Stored entries
━━━━━━━━━━━━━━━━━━━━━━━━━━━━━━
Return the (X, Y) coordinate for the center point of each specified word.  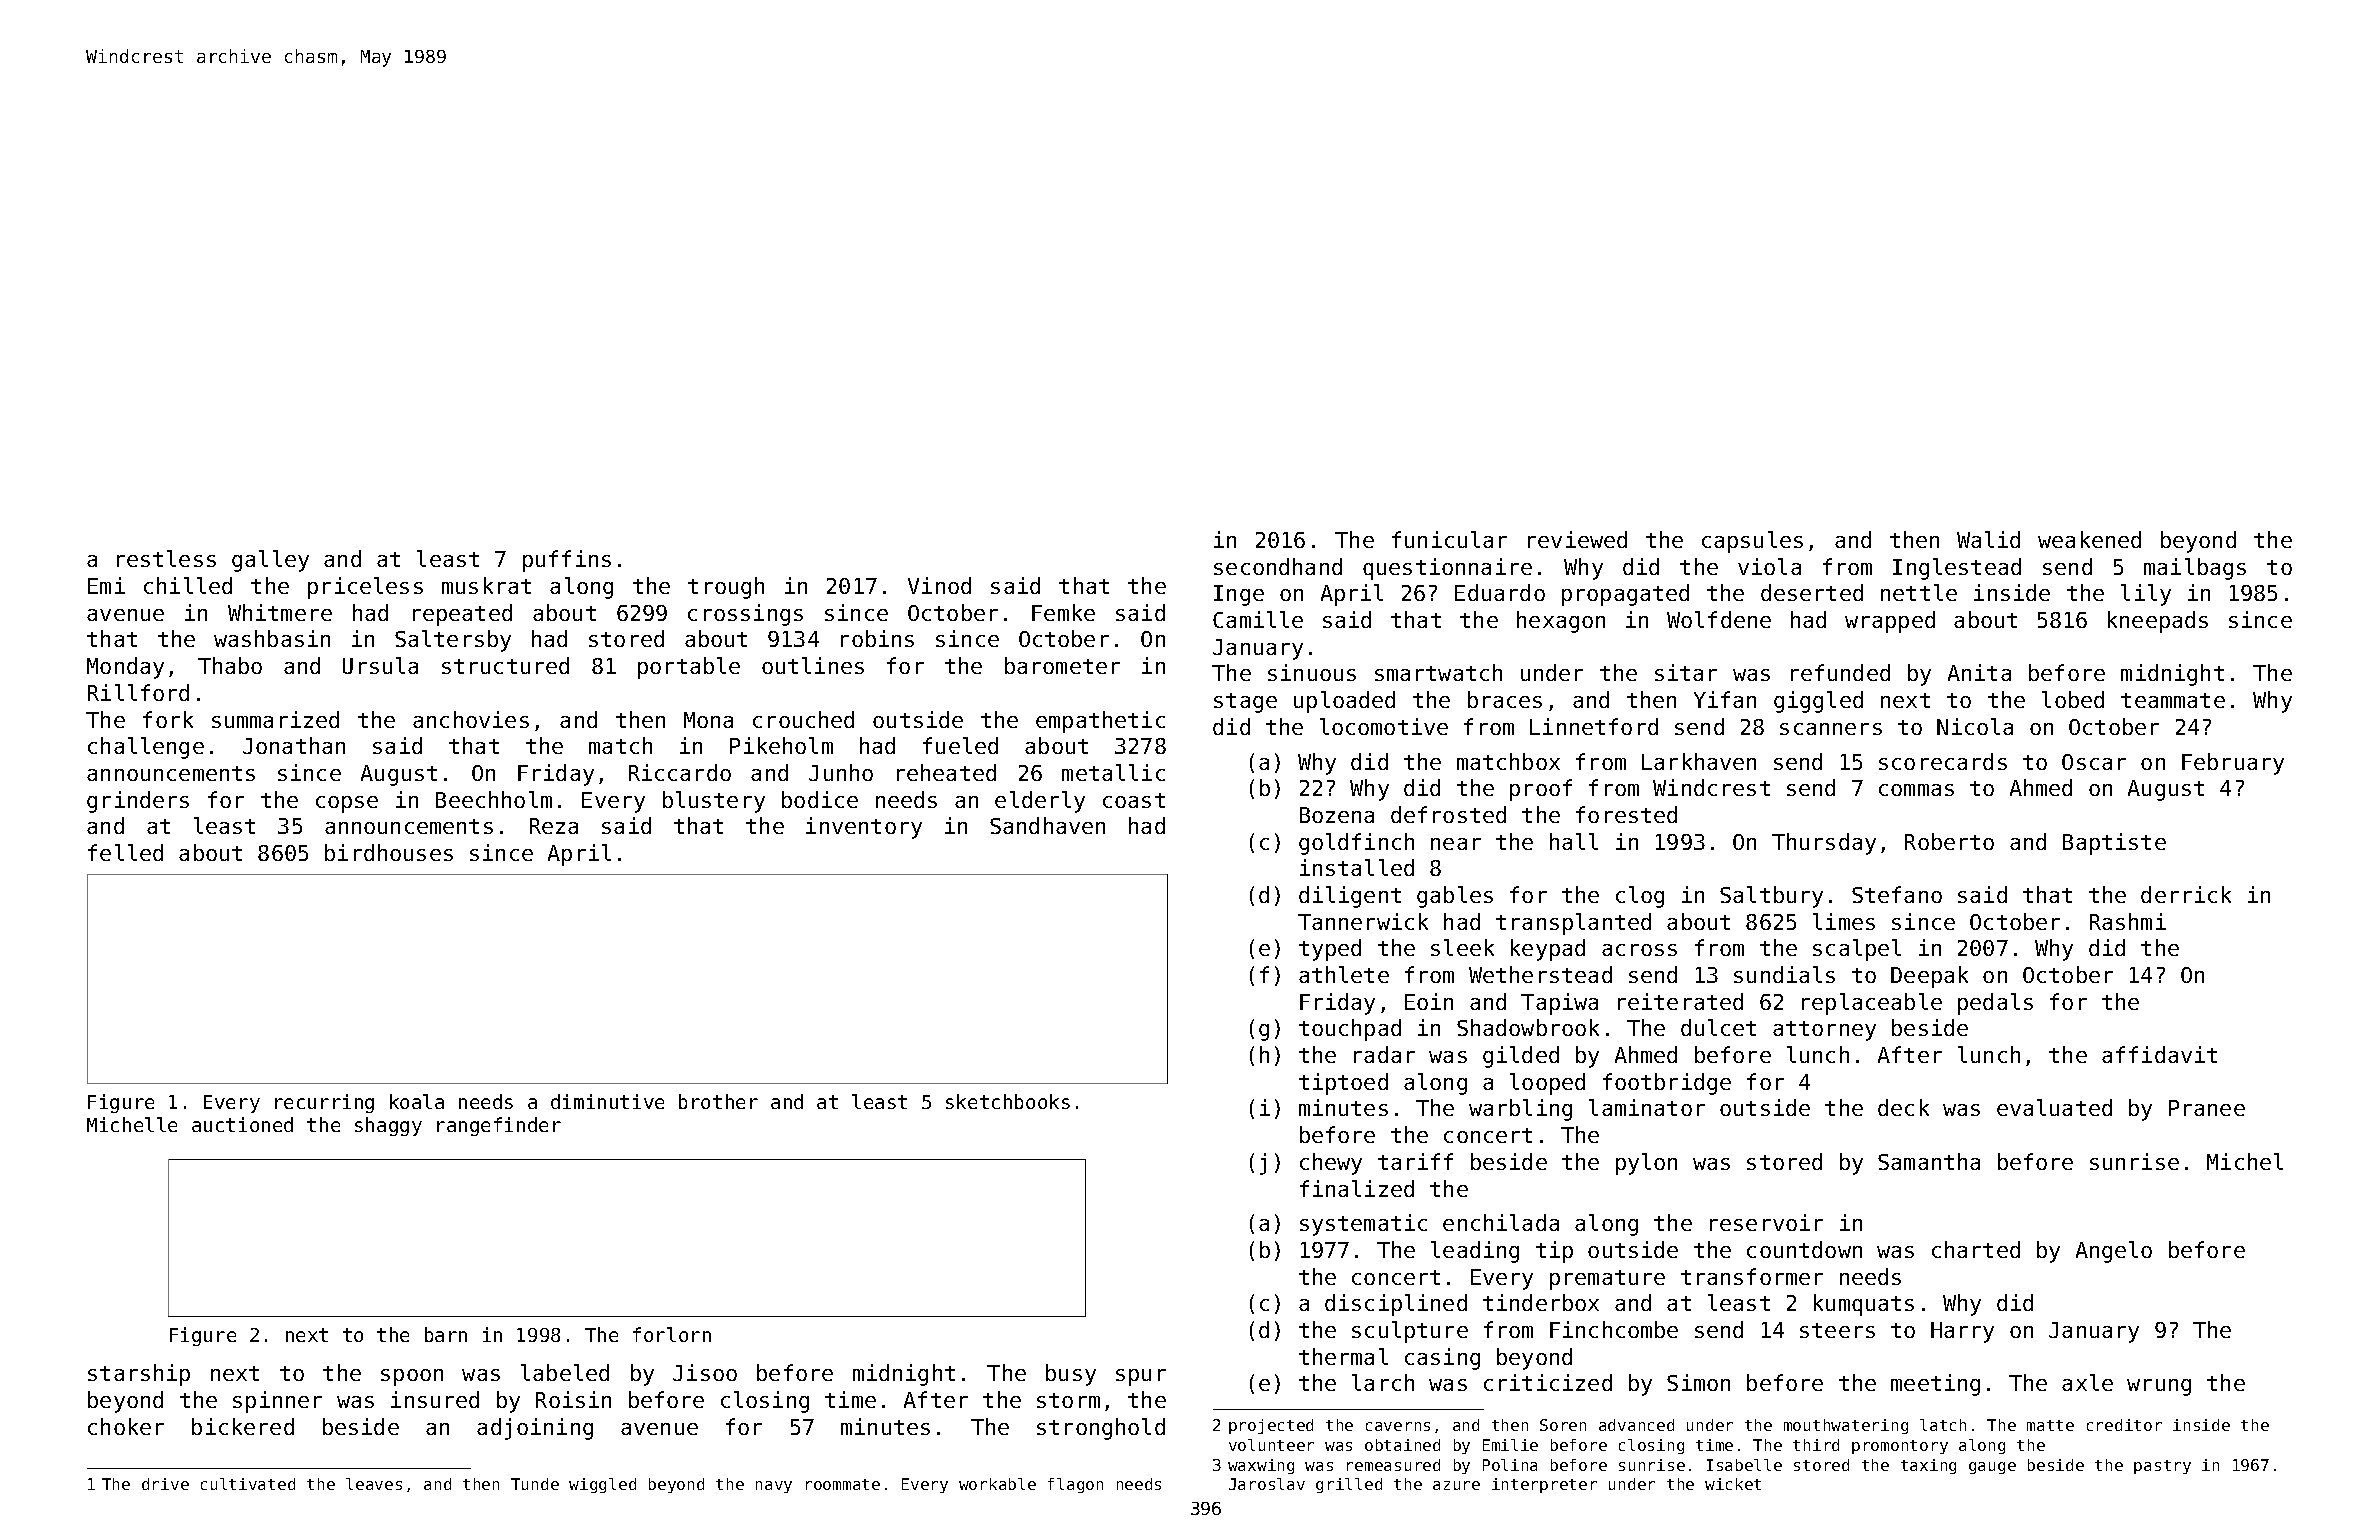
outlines (813, 665)
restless (166, 558)
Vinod (939, 585)
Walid (1988, 539)
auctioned (242, 1124)
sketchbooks (1008, 1101)
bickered (243, 1426)
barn (446, 1334)
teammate (2173, 700)
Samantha (1929, 1161)
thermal (1343, 1356)
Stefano (1897, 894)
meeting (1935, 1385)
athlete (1344, 974)
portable (689, 668)
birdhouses (389, 852)
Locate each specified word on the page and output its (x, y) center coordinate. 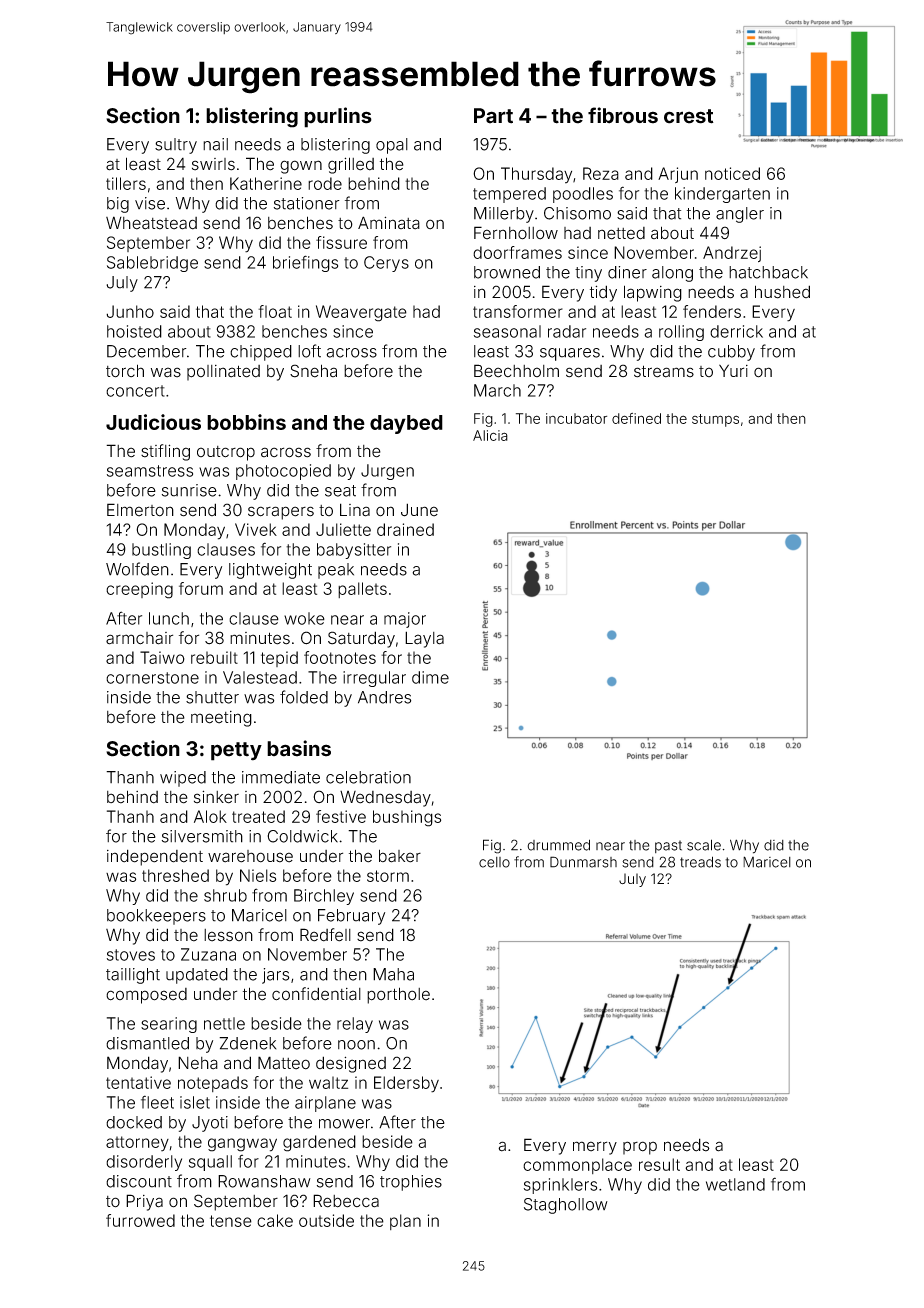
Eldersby (406, 1084)
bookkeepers (156, 917)
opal (392, 146)
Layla (424, 639)
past (668, 846)
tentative (138, 1082)
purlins (338, 117)
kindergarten (722, 195)
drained (405, 529)
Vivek (256, 529)
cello (494, 862)
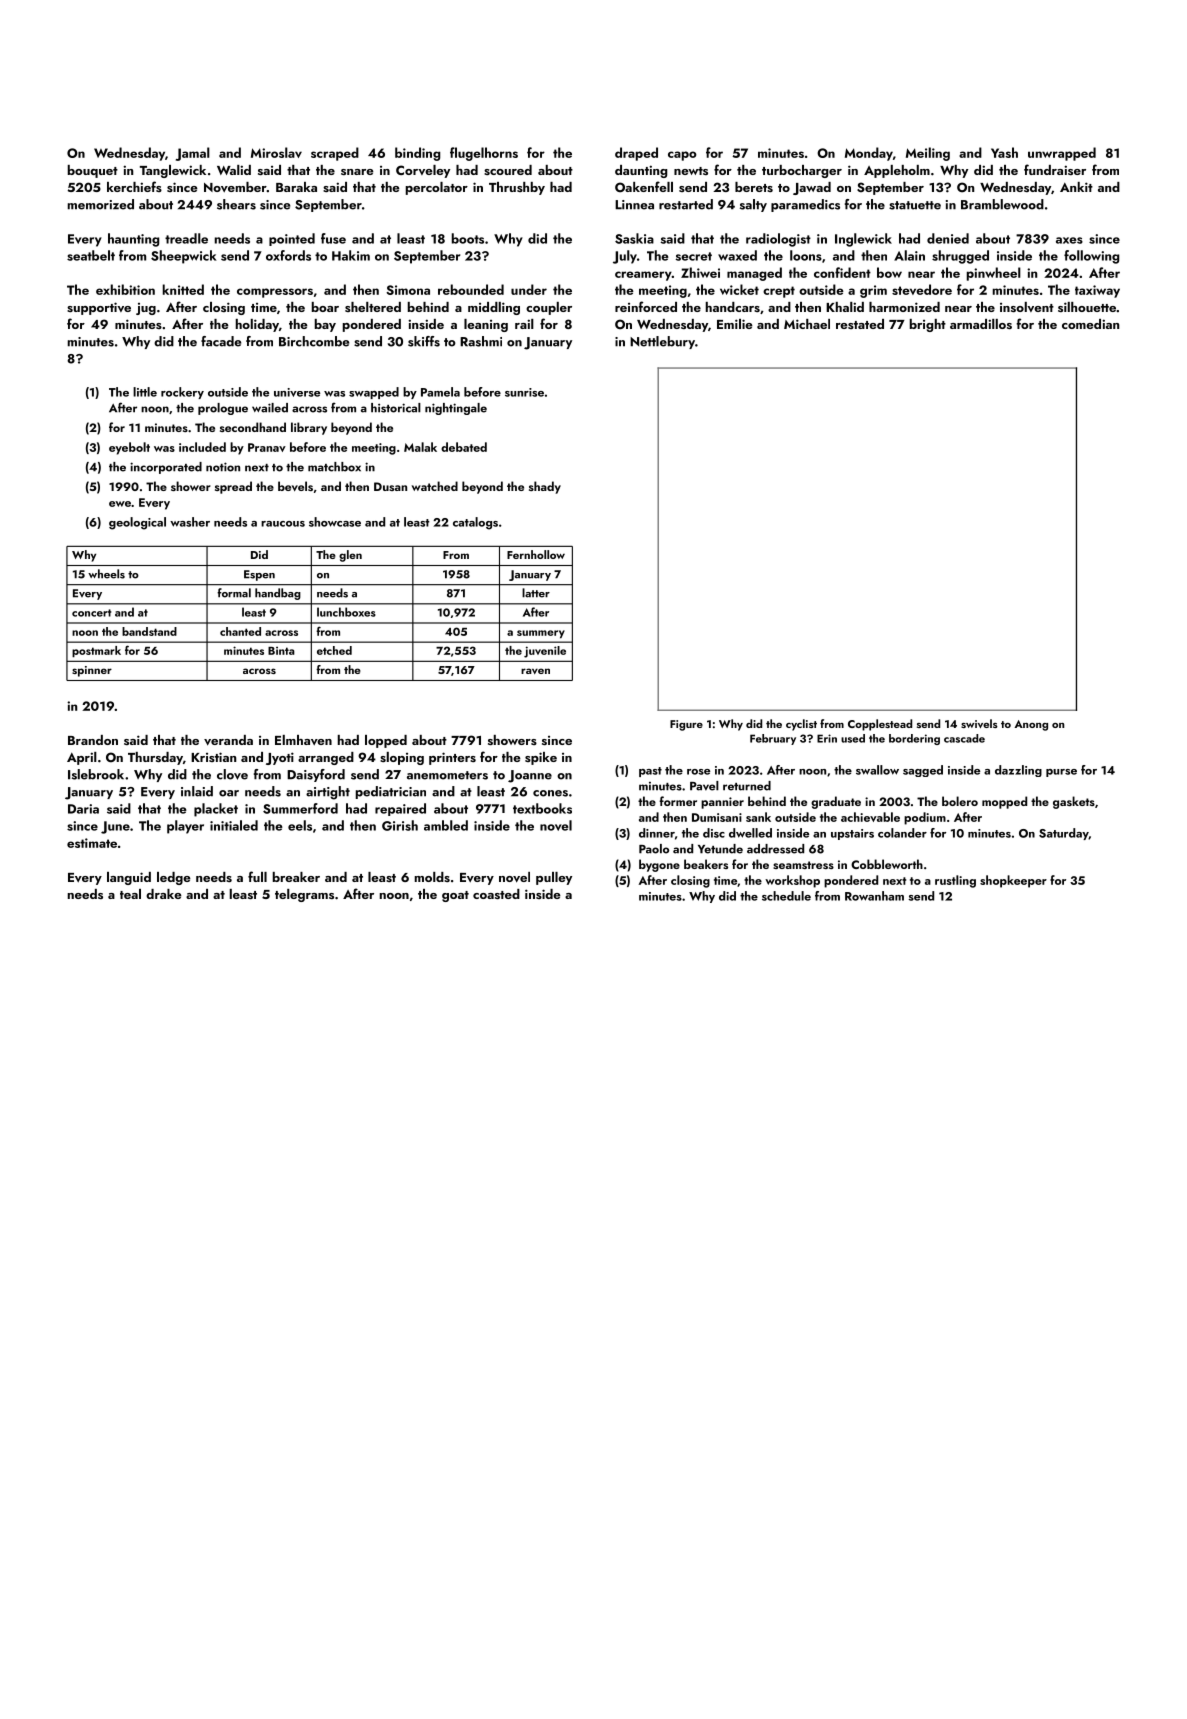 The image size is (1187, 1719). What do you see at coordinates (928, 325) in the screenshot?
I see `bright` at bounding box center [928, 325].
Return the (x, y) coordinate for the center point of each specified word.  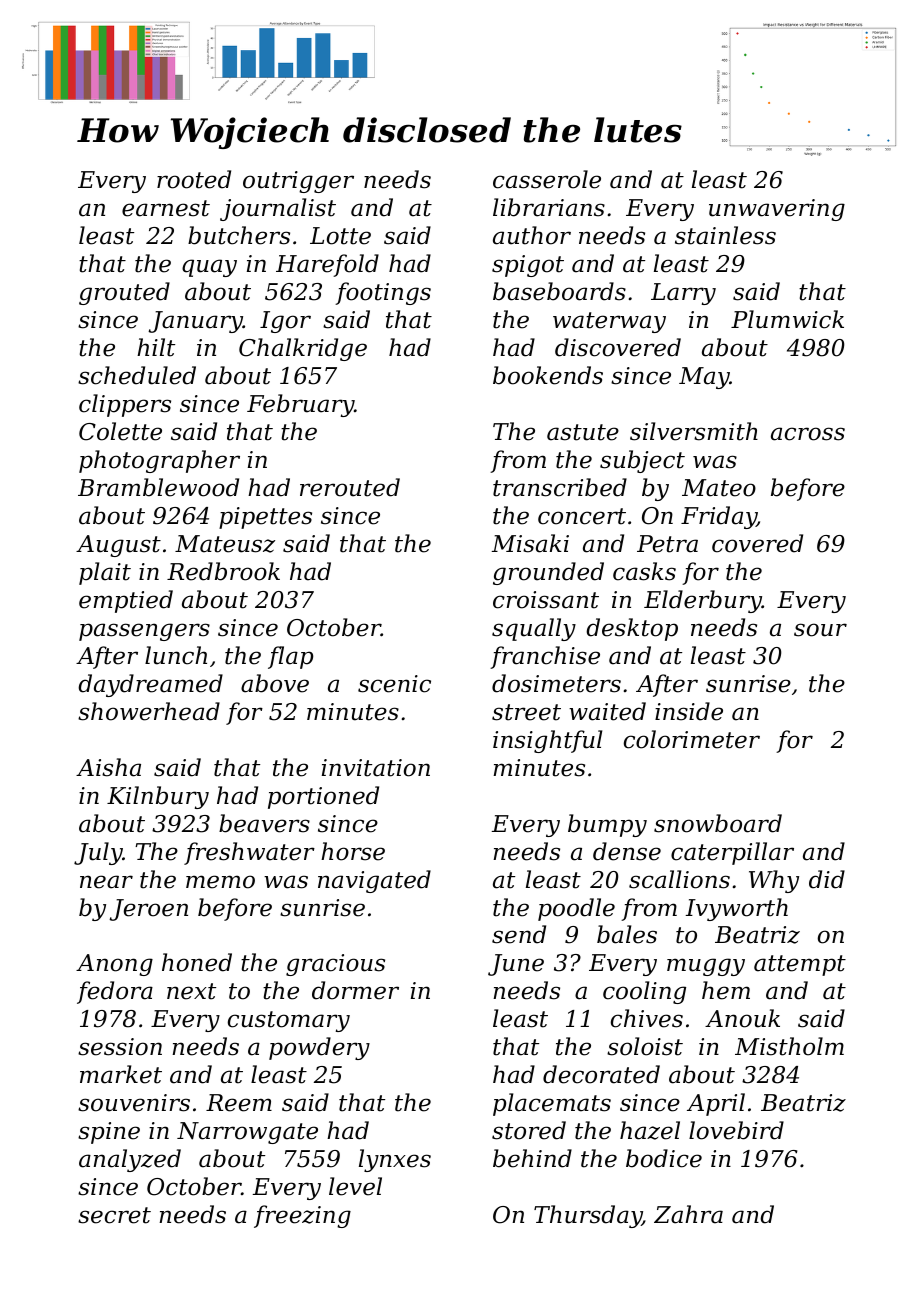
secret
━━━━━━━━━━━━━━━━━━━━━━━━━━━━━━
WRITTEN PROBLEM »
Could you arrange all of the data above as a numbered list, omitting blank lines and leaving out the pictures?

TASK OUTPUT »
1. Return the (X, Y) coordinate for the center point of each specified word.  
2. outlines (813, 665)
3. restless (166, 558)
4. Vinod (939, 585)
5. Walid (1988, 539)
6. auctioned (242, 1124)
7. sketchbooks (1008, 1101)
8. bickered (243, 1426)
9. barn (446, 1334)
10. teammate (2173, 700)
11. Samantha (1929, 1161)
12. thermal (1343, 1356)
13. Stefano (1897, 894)
14. meeting (1935, 1385)
15. athlete (1344, 974)
16. portable (689, 668)
17. birdhouses (389, 852)
18. Locate each specified word on the page and output its (x, y) center coordinate. 
19. Eldersby (406, 1084)
20. bookkeepers (156, 917)
21. opal (392, 146)
22. Layla (424, 639)
23. past (668, 846)
24. tentative (138, 1082)
25. purlins (338, 117)
26. kindergarten (722, 195)
27. drained (405, 529)
28. Vivek (256, 529)
29. cello (494, 862)
30.  The image size is (1187, 1719). What do you see at coordinates (928, 325) in the screenshot?
31. I see `bright` at bounding box center [928, 325].
32. Return the (x, y) coordinate for the center point of each specified word.  
33. secret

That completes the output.